* _Before-and-after object listings_
——

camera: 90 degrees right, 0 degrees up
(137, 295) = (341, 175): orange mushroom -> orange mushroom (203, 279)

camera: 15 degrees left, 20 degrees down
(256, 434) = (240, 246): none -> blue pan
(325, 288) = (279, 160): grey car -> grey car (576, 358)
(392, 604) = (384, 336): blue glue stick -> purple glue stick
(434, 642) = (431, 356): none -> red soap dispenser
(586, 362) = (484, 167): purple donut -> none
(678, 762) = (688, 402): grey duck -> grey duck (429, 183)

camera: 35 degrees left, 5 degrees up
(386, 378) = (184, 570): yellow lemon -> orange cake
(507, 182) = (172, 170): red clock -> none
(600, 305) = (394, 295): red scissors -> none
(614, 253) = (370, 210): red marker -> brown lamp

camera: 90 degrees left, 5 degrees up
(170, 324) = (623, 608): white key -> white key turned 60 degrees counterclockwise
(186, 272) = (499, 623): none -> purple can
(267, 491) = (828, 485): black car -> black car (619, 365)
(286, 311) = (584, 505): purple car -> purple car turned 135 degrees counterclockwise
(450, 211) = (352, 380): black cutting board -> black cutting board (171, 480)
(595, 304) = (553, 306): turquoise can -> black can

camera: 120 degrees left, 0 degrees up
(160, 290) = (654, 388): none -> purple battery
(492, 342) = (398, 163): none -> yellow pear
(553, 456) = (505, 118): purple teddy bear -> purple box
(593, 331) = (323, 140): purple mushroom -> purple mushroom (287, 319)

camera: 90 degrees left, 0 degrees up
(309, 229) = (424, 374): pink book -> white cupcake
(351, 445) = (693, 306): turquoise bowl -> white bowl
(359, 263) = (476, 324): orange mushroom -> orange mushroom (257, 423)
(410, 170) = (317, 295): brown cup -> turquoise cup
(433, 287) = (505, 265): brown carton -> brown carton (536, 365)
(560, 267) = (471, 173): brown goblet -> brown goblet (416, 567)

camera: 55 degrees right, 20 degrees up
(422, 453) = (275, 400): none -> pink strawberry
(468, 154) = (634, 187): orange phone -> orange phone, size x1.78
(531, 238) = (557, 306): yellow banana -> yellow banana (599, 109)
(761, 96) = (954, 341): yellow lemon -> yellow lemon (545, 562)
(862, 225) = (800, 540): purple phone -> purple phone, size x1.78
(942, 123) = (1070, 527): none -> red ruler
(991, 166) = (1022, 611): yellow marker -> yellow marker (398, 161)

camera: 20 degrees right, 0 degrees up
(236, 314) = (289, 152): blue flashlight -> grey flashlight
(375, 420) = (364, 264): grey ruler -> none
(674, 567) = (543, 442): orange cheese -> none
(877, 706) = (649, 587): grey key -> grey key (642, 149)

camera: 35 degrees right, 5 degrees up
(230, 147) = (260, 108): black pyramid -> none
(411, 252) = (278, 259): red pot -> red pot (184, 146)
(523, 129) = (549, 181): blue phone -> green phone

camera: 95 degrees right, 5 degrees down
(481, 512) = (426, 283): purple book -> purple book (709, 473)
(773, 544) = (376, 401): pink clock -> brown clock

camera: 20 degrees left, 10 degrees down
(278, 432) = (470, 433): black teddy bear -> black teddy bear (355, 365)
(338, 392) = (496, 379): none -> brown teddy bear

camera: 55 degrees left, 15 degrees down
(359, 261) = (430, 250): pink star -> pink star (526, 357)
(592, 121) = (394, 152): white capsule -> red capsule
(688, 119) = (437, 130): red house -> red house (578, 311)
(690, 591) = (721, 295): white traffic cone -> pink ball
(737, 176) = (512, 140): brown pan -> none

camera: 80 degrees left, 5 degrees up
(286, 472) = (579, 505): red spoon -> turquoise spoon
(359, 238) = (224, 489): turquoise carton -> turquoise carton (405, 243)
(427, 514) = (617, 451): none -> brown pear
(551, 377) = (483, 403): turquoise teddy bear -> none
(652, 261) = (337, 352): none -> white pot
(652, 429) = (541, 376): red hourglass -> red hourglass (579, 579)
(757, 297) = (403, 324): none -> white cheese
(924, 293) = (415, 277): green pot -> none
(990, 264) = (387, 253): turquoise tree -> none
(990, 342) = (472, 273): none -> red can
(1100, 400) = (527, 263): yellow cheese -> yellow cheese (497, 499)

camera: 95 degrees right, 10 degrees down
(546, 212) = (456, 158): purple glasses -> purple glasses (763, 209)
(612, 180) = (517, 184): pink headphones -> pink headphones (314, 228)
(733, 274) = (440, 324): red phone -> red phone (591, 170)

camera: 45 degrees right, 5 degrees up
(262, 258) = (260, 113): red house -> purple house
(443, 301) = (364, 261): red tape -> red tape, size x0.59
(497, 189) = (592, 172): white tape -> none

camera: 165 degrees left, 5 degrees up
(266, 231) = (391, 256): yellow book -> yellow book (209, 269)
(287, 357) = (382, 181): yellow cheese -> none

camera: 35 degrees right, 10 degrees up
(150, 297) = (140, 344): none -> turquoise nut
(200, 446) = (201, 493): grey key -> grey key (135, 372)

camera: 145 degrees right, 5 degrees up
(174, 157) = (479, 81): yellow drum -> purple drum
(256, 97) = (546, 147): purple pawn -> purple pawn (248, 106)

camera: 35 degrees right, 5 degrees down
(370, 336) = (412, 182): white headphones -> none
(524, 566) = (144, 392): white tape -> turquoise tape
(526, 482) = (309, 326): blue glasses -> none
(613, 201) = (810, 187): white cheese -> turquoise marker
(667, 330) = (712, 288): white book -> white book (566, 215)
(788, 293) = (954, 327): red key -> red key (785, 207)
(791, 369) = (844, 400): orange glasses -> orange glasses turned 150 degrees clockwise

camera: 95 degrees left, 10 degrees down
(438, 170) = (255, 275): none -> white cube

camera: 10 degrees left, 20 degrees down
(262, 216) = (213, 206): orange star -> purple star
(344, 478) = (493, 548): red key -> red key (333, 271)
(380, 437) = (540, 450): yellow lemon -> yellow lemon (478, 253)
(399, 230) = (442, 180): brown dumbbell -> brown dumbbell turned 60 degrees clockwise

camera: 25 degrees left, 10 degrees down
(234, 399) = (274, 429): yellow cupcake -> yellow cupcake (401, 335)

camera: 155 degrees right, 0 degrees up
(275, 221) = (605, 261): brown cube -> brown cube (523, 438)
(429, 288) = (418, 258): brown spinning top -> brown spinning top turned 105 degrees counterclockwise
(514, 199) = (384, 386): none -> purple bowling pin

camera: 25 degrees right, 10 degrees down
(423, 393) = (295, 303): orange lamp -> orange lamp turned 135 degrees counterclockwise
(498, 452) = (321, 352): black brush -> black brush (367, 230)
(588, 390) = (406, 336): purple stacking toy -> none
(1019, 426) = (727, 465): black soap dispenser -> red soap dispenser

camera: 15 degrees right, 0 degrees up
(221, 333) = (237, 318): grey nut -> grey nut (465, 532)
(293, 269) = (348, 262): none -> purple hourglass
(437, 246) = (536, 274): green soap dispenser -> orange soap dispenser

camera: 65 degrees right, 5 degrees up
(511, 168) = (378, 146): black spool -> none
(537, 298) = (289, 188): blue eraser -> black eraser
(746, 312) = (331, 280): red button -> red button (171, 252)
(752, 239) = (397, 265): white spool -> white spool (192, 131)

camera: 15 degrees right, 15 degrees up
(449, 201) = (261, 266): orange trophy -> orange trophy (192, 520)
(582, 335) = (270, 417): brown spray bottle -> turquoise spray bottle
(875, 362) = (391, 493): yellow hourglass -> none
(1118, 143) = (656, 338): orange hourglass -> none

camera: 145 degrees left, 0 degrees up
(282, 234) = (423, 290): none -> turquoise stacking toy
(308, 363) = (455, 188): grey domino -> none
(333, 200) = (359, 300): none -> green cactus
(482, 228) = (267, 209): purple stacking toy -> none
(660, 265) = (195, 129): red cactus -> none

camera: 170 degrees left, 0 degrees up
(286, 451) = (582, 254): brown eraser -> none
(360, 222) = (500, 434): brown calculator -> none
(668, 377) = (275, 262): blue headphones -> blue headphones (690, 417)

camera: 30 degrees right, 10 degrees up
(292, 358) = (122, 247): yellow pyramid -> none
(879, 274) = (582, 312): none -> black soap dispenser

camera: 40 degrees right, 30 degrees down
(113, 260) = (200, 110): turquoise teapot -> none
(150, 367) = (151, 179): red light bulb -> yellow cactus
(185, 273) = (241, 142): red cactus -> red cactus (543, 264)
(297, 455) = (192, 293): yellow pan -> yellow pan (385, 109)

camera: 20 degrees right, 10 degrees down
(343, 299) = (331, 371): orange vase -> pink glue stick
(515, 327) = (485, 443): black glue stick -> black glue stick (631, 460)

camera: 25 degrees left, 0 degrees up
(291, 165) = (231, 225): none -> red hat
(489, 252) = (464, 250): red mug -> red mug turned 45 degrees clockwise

——

Return each line of the data that contains the string "pyramid".

* _EXPECTED OUTPUT_
(230, 147) = (260, 108): black pyramid -> none
(292, 358) = (122, 247): yellow pyramid -> none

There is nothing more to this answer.